*** EXERCISE MATERIALS Section Begins ***

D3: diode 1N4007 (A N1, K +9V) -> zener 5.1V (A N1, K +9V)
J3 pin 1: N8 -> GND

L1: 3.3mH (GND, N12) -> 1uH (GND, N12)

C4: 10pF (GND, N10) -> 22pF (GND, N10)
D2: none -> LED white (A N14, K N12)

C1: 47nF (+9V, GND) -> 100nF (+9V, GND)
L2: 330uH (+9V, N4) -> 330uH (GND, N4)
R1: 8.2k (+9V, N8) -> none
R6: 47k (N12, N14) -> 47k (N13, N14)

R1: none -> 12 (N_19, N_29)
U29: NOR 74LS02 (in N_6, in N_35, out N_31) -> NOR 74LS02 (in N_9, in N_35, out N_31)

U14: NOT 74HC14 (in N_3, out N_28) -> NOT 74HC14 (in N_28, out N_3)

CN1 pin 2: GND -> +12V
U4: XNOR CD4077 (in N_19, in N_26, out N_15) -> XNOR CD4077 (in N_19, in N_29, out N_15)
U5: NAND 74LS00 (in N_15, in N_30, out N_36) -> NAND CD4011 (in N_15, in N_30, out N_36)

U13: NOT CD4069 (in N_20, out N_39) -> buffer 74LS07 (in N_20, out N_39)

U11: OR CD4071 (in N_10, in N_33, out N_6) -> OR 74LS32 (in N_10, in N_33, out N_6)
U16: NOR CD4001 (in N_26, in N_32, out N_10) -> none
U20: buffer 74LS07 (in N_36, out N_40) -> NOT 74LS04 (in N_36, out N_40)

*** EXERCISE MATERIALS Section Ends ***

Retype, exactly and only, the lines running from the one with "R1: 8.2k (+9V, N8) -> none" through the final line of the listing above.

SOLUTION TO THIS PROBLEM -
R1: 8.2k (+9V, N8) -> none
R6: 47k (N12, N14) -> 47k (N13, N14)

R1: none -> 12 (N_19, N_29)
U29: NOR 74LS02 (in N_6, in N_35, out N_31) -> NOR 74LS02 (in N_9, in N_35, out N_31)

U14: NOT 74HC14 (in N_3, out N_28) -> NOT 74HC14 (in N_28, out N_3)

CN1 pin 2: GND -> +12V
U4: XNOR CD4077 (in N_19, in N_26, out N_15) -> XNOR CD4077 (in N_19, in N_29, out N_15)
U5: NAND 74LS00 (in N_15, in N_30, out N_36) -> NAND CD4011 (in N_15, in N_30, out N_36)

U13: NOT CD4069 (in N_20, out N_39) -> buffer 74LS07 (in N_20, out N_39)

U11: OR CD4071 (in N_10, in N_33, out N_6) -> OR 74LS32 (in N_10, in N_33, out N_6)
U16: NOR CD4001 (in N_26, in N_32, out N_10) -> none
U20: buffer 74LS07 (in N_36, out N_40) -> NOT 74LS04 (in N_36, out N_40)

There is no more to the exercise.